DATA EXTRACT.
================

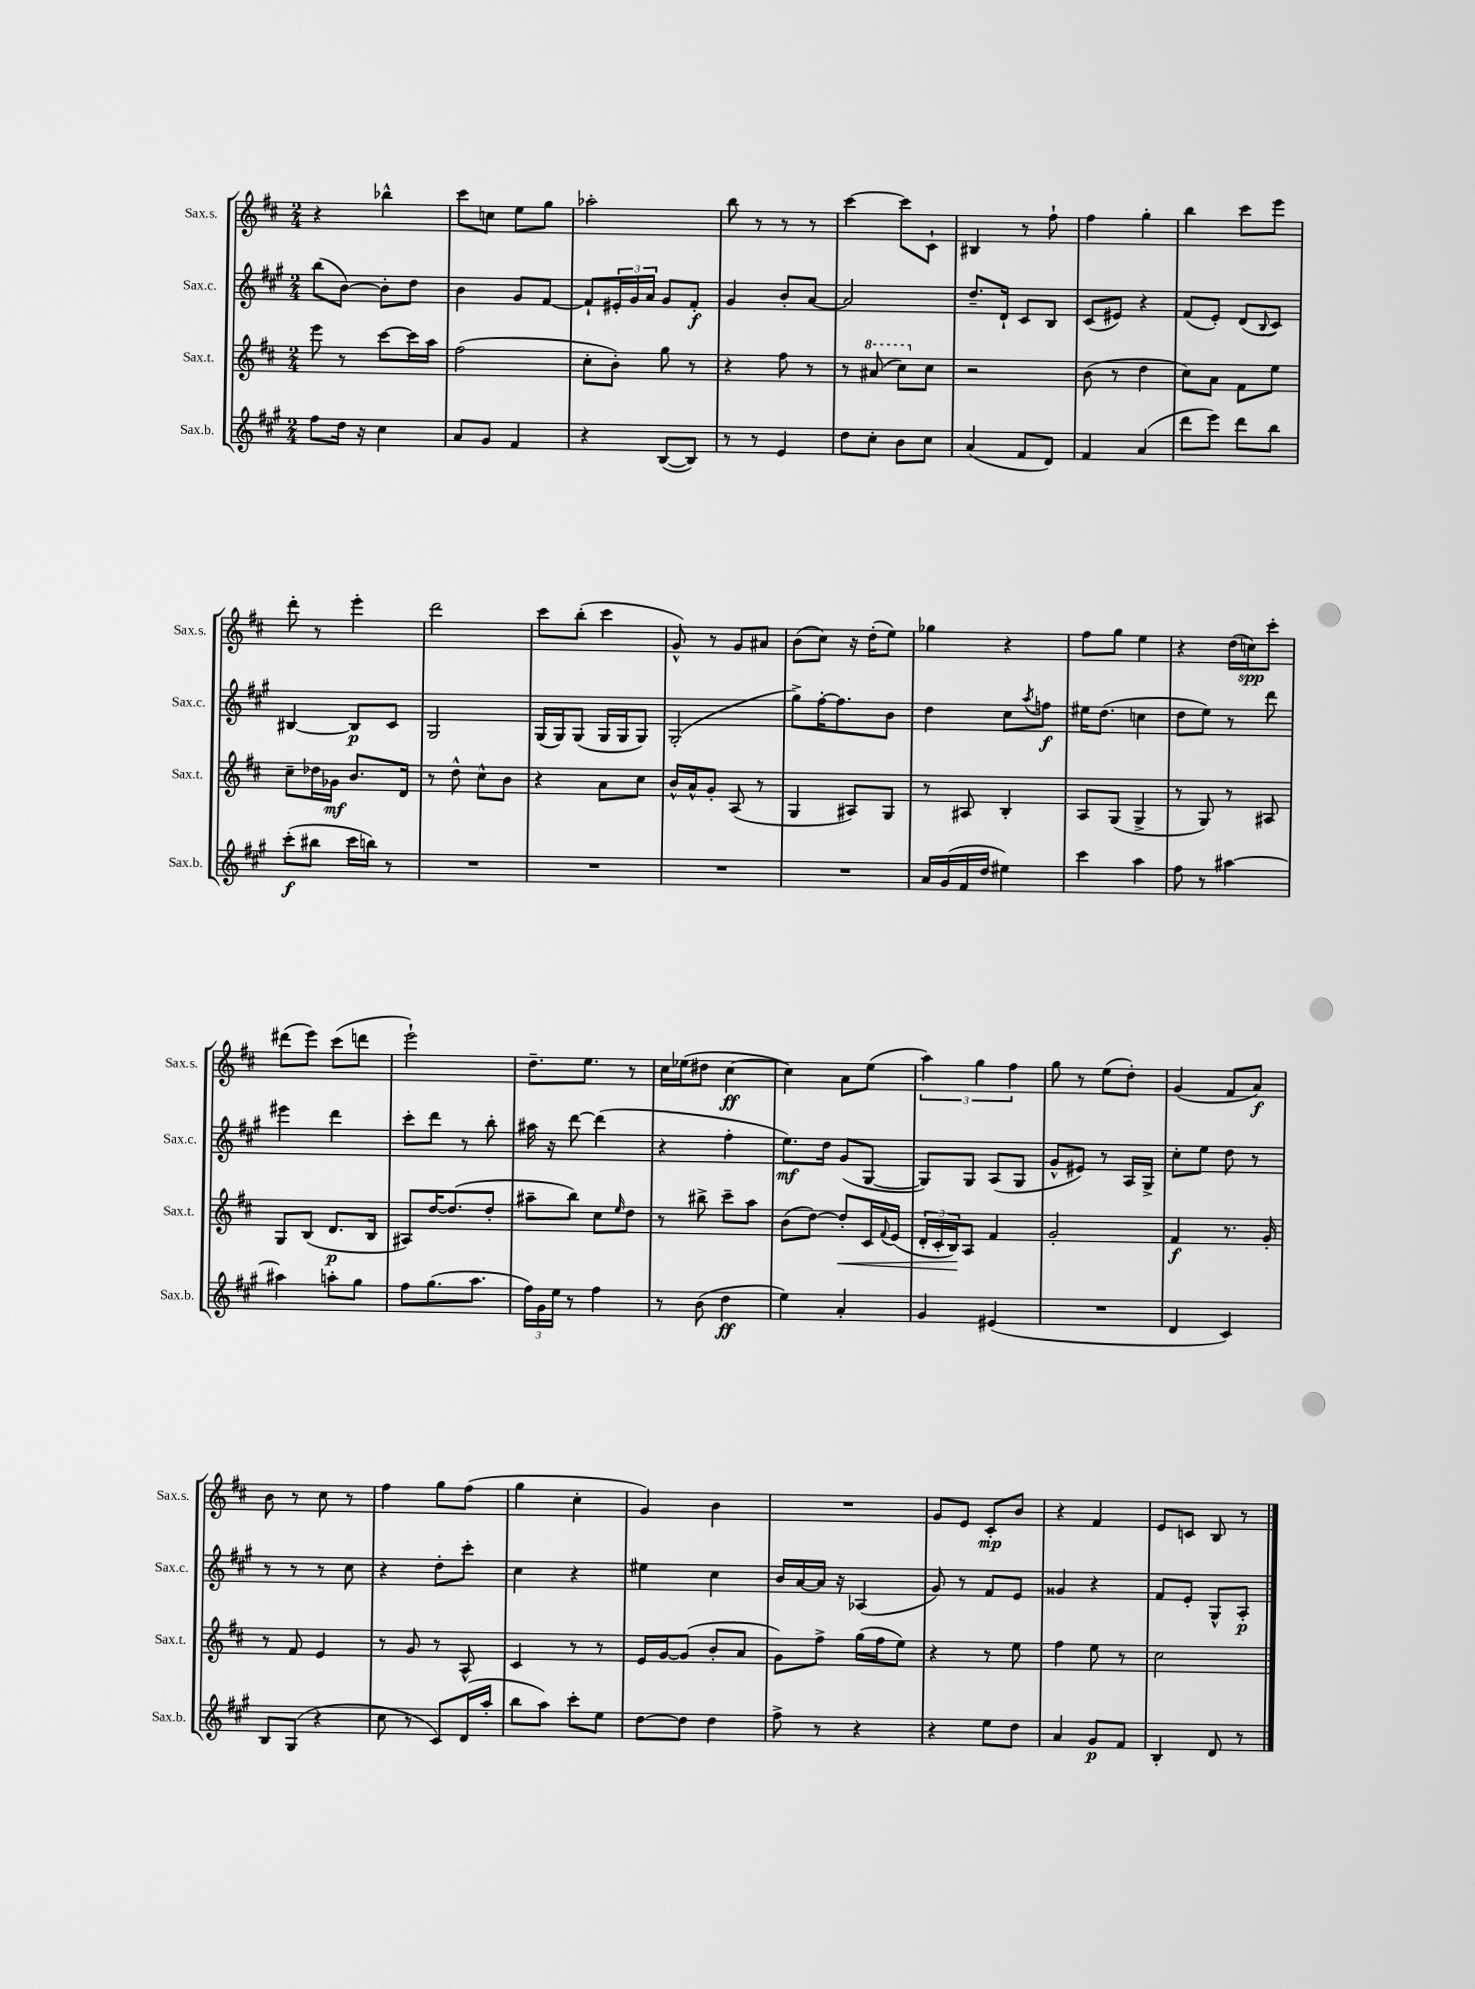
<<
\new StaffGroup <<
\new Staff = "s0" \with { instrumentName = "Sax.s." shortInstrumentName = "Sax.s." } {
    \clef treble \key d \major \numericTimeSignature \time 2/4
    r4 bes''4-^ |
    cis'''8 c''8 e''8 g''8 |
    aes''2-. |
    b''8 r8 r8 r8 |
    cis'''4~ cis'''8 cis'8-! |
    bis4 r8 fis''8-! |
    fis''4 g''4-. |
    b''4 cis'''8 e'''8 |
    d'''8-. r8 e'''4-. |
    d'''2 |
    cis'''8 b''8-.( cis'''4 |
    g'8-^) r8 g'8 ais'8 |
    b'8( cis''8) r16 d''16-.( e''8) |
    ges''4 r4 |
    fis''8 g''8 e''4 |
    r4 d''16( c''16\spp) cis'''8-. |
    dis'''8( e'''8) cis'''8( d'''8 |
    e'''2-!) |
    d''8.-- e''8. r8 |
    cis''16 ees''16( dis''8 cis''4~\ff |
    cis''4) a'8 e''8( |
    \tuplet 3/2 { a''4) g''4 fis''4 } |
    g''8 r8 e''8( d''8-.) |
    g'4( fis'8 a'8\f) |
    b'8 r8 cis''8 r8 |
    fis''4 g''8 fis''8( |
    g''4 cis''4-. |
    g'4) b'4 |
    R2 |
    g'8 e'8 cis'8-.\mp b'8 |
    r4 fis'4 |
    e'8 c'8 b8 r8 \bar "|." |
}
\new Staff = "s1" \with { instrumentName = "Sax.c." shortInstrumentName = "Sax.c." } {
    \clef treble \key a \major \numericTimeSignature \time 2/4
    b''8( b'8~) b'8-. d''8 |
    b'4 gis'8 fis'8~ |
    fis'8-! \tuplet 3/2 { eis'16-. gis'16 a'16 } gis'8 fis'8-.\f |
    gis'4 b'8-. a'8~ |
    a'2 |
    d''8.-- d'16-! cis'8 b8 |
    cis'8( eis'8) r4 |
    fis'8( e'8-.) d'8( \appoggiatura { b8 } cis'8) |
    bis4~ bis8\p cis'8 |
    gis2 |
    gis16( gis16) gis8( gis16 gis16 gis8) |
    gis2-.( |
    gis''8->) fis''16~-. fis''8. b'8 |
    d''4 cis''8 \acciaccatura { a''8 } f''8\f |
    eis''16 d''8.( c''4 |
    d''8 e''8) r8 d'''8 |
    eis'''4 d'''4 |
    cis'''8-. d'''8 r8 b''8-. |
    ais''16 r16 d'''8~ d'''4( |
    r4 fis''4-. |
    e''8.\mf) d''16 gis'8( gis8~ |
    gis8) gis8 a8( gis8 |
    gis'8-^ eis'8) r8 a16 gis16-> |
    cis''8-. e''8 d''8 r8 |
    r8 r8 r8 cis''8 |
    r4 d''8-. cis'''8-. |
    cis''4 r4 |
    eis''4 cis''4 |
    b'16 a'16~ a'16 r16 aes4( |
    gis'8) r8 fis'8 e'8 |
    gisis'4 r4 |
    fis'8 e'8-. gis8-^ a8-.\p \bar "|." |
}
\new Staff = "s2" \with { instrumentName = "Sax.t." shortInstrumentName = "Sax.t." } {
    \clef treble \key d \major \numericTimeSignature \time 2/4
    e'''8 r8 cis'''8~ cis'''16 a''16 |
    fis''2( |
    cis''8-. b'8-.) g''8 r8 |
    r4 fis''8 r8 |
    r8 \ottava #1 ais''8( cis'''8) \ottava #0 cis''8 |
    r2 |
    b'8( r8 d''4 |
    cis''8) a'8 fis'8 e''8 |
    cis''8-- des''16 ges'16\mf b'8. d'16 |
    r8 d''8-^ cis''8-^ b'8 |
    r4 a'8 cis''8 |
    b'16-^ a'16-^ g'8-. a8( r8 |
    g4 ais8) g8 |
    r8 ais8 b4-. |
    a8 g8( g4-> |
    r8 g8) r8 ais8 |
    g8 b8( d'8.\p b16 |
    ais8) d''16~ d''8.( d''8-. |
    ais''8-- b''8) cis''8 \grace { e''16 } d''8 |
    r8 bis''8-> cis'''8-- a''8 |
    b'8( d''8~) d''8-.\< cis'16 \appoggiatura { fis'8 } e'16( |
    \tuplet 3/2 { d'16-. cis'16-. b16\!) } a8 fis'4 |
    g'2-. |
    fis'4\f r8. g'16-. |
    r8 fis'8 e'4 |
    r8 g'8 r8 a8-^ |
    cis'4 r8 r8 |
    e'16 g'16~ g'8( b'8-. a'8 |
    g'8) fis''8-> g''16( fis''16 e''8) |
    r4 r8 e''8 |
    fis''4 e''8 r8 |
    cis''2 \bar "|." |
}
\new Staff = "s3" \with { instrumentName = "Sax.b." shortInstrumentName = "Sax.b." } {
    \clef treble \key a \major \numericTimeSignature \time 2/4
    fis''8 d''16 r16 cis''4 |
    a'8 gis'8 fis'4 |
    r4 b8~( b8) |
    r8 r8 e'4 |
    d''8 cis''8-. b'8 cis''8 |
    a'4( fis'8 d'8) |
    fis'4 a'4( |
    d'''8 e'''8) d'''8 b''8 |
    cis'''8-.\f( bis''8 cis'''16 b''16) r8 |
    R2 |
    R2 |
    R2 |
    R2 |
    a'16 gis'16( fis'16 d''16 eis''4) |
    cis'''4 a''4 |
    fis''8 r8 ais''4~ |
    ais''4 a''8-. gis''8 |
    fis''8 gis''8.( a''8. |
    \tuplet 3/2 { fis''16) gis'16 e''16 } r8 fis''4 |
    r8 b'8( d''4\ff |
    e''4) a'4-. |
    gis'4 eis'4( |
    R2 |
    d'4 cis'4) |
    b8 gis8( r4 |
    cis''8 r8 cis'8) d'16( a''16-. |
    b''8 a''8) cis'''8-. e''8 |
    d''8~ d''8 d''4 |
    fis''8-> r8 r4 |
    r4 e''8 d''8 |
    a'4 gis'8\p fis'8 |
    b4-. d'8 r8 \bar "|." |
}
>>
>>
\layout { \context { \Score \remove "Bar_number_engraver" } }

================

WHAT THE EXERCISE ASKS. Rename "Sax.c." to "A.Sax." everywhere it appears in the notation of every item, and change nothing else. Give back only the revised notation, leaving out the pictures.

TASK RESULT.
<<
\new StaffGroup <<
\new Staff = "s0" \with { instrumentName = "Sax.s." shortInstrumentName = "Sax.s." } {
    \clef treble \key d \major \numericTimeSignature \time 2/4
    r4 bes''4-^ |
    cis'''8 c''8 e''8 g''8 |
    aes''2-. |
    b''8 r8 r8 r8 |
    cis'''4~ cis'''8 cis'8-! |
    bis4 r8 fis''8-! |
    fis''4 g''4-. |
    b''4 cis'''8 e'''8 |
    d'''8-. r8 e'''4-. |
    d'''2 |
    cis'''8 b''8-.( cis'''4 |
    g'8-^) r8 g'8 ais'8 |
    b'8( cis''8) r16 d''16-.( e''8) |
    ges''4 r4 |
    fis''8 g''8 e''4 |
    r4 d''16( c''16\spp) cis'''8-. |
    dis'''8( e'''8) cis'''8( d'''8 |
    e'''2-!) |
    d''8.-- e''8. r8 |
    cis''16 ees''16( dis''8 cis''4~\ff |
    cis''4) a'8 e''8( |
    \tuplet 3/2 { a''4) g''4 fis''4 } |
    g''8 r8 e''8( d''8-.) |
    g'4( fis'8 a'8\f) |
    b'8 r8 cis''8 r8 |
    fis''4 g''8 fis''8( |
    g''4 cis''4-. |
    g'4) b'4 |
    R2 |
    g'8 e'8 cis'8-.\mp b'8 |
    r4 fis'4 |
    e'8 c'8 b8 r8 \bar "|." |
}
\new Staff = "s1" \with { instrumentName = "A.Sax." shortInstrumentName = "A.Sax." } {
    \clef treble \key a \major \numericTimeSignature \time 2/4
    b''8( b'8~) b'8-. d''8 |
    b'4 gis'8 fis'8~ |
    fis'8-! \tuplet 3/2 { eis'16-. gis'16 a'16 } gis'8 fis'8-.\f |
    gis'4 b'8-. a'8~ |
    a'2 |
    d''8.-- d'16-! cis'8 b8 |
    cis'8( eis'8) r4 |
    fis'8( e'8-.) d'8( \appoggiatura { b8 } cis'8) |
    bis4~ bis8\p cis'8 |
    gis2 |
    gis16( gis16) gis8( gis16 gis16 gis8) |
    gis2-.( |
    gis''8->) fis''16~-. fis''8. b'8 |
    d''4 cis''8 \acciaccatura { a''8 } f''8\f |
    eis''16 d''8.( c''4 |
    d''8 e''8) r8 d'''8 |
    eis'''4 d'''4 |
    cis'''8-. d'''8 r8 b''8-. |
    ais''16 r16 d'''8~ d'''4( |
    r4 fis''4-. |
    e''8.\mf) d''16 gis'8( gis8~ |
    gis8) gis8 a8( gis8 |
    gis'8-^ eis'8) r8 a16 gis16-> |
    cis''8-. e''8 d''8 r8 |
    r8 r8 r8 cis''8 |
    r4 d''8-. cis'''8-. |
    cis''4 r4 |
    eis''4 cis''4 |
    b'16 a'16~ a'16 r16 aes4( |
    gis'8) r8 fis'8 e'8 |
    gisis'4 r4 |
    fis'8 e'8-. gis8-^ a8-.\p \bar "|." |
}
\new Staff = "s2" \with { instrumentName = "Sax.t." shortInstrumentName = "Sax.t." } {
    \clef treble \key d \major \numericTimeSignature \time 2/4
    e'''8 r8 cis'''8~ cis'''16 a''16 |
    fis''2( |
    cis''8-. b'8-.) g''8 r8 |
    r4 fis''8 r8 |
    r8 \ottava #1 ais''8( cis'''8) \ottava #0 cis''8 |
    r2 |
    b'8( r8 d''4 |
    cis''8) a'8 fis'8 e''8 |
    cis''8-- des''16 ges'16\mf b'8. d'16 |
    r8 d''8-^ cis''8-^ b'8 |
    r4 a'8 cis''8 |
    b'16-^ a'16-^ g'8-. a8( r8 |
    g4 ais8) g8 |
    r8 ais8 b4-. |
    a8 g8( g4-> |
    r8 g8) r8 ais8 |
    g8 b8( d'8.\p b16 |
    ais8) d''16~ d''8.( d''8-. |
    ais''8-- b''8) cis''8 \grace { e''16 } d''8 |
    r8 bis''8-> cis'''8-- a''8 |
    b'8( d''8~) d''8-.\< cis'16 \appoggiatura { fis'8 } e'16( |
    \tuplet 3/2 { d'16-. cis'16-. b16\!) } a8 fis'4 |
    g'2-. |
    fis'4\f r8. g'16-. |
    r8 fis'8 e'4 |
    r8 g'8 r8 a8-^ |
    cis'4 r8 r8 |
    e'16 g'16~ g'8( b'8-. a'8 |
    g'8) fis''8-> g''16( fis''16 e''8) |
    r4 r8 e''8 |
    fis''4 e''8 r8 |
    cis''2 \bar "|." |
}
\new Staff = "s3" \with { instrumentName = "Sax.b." shortInstrumentName = "Sax.b." } {
    \clef treble \key a \major \numericTimeSignature \time 2/4
    fis''8 d''16 r16 cis''4 |
    a'8 gis'8 fis'4 |
    r4 b8~( b8) |
    r8 r8 e'4 |
    d''8 cis''8-. b'8 cis''8 |
    a'4( fis'8 d'8) |
    fis'4 a'4( |
    d'''8 e'''8) d'''8 b''8 |
    cis'''8-.\f( bis''8 cis'''16 b''16) r8 |
    R2 |
    R2 |
    R2 |
    R2 |
    a'16 gis'16( fis'16 d''16 eis''4) |
    cis'''4 a''4 |
    fis''8 r8 ais''4~ |
    ais''4 a''8-. gis''8 |
    fis''8 gis''8.( a''8. |
    \tuplet 3/2 { fis''16) gis'16 e''16 } r8 fis''4 |
    r8 b'8( d''4\ff |
    e''4) a'4-. |
    gis'4 eis'4( |
    R2 |
    d'4 cis'4) |
    b8 gis8( r4 |
    cis''8 r8 cis'8) d'16( a''16-. |
    b''8 a''8) cis'''8-. e''8 |
    d''8~ d''8 d''4 |
    fis''8-> r8 r4 |
    r4 e''8 d''8 |
    a'4 gis'8\p fis'8 |
    b4-. d'8 r8 \bar "|." |
}
>>
>>
\layout { \context { \Score \remove "Bar_number_engraver" } }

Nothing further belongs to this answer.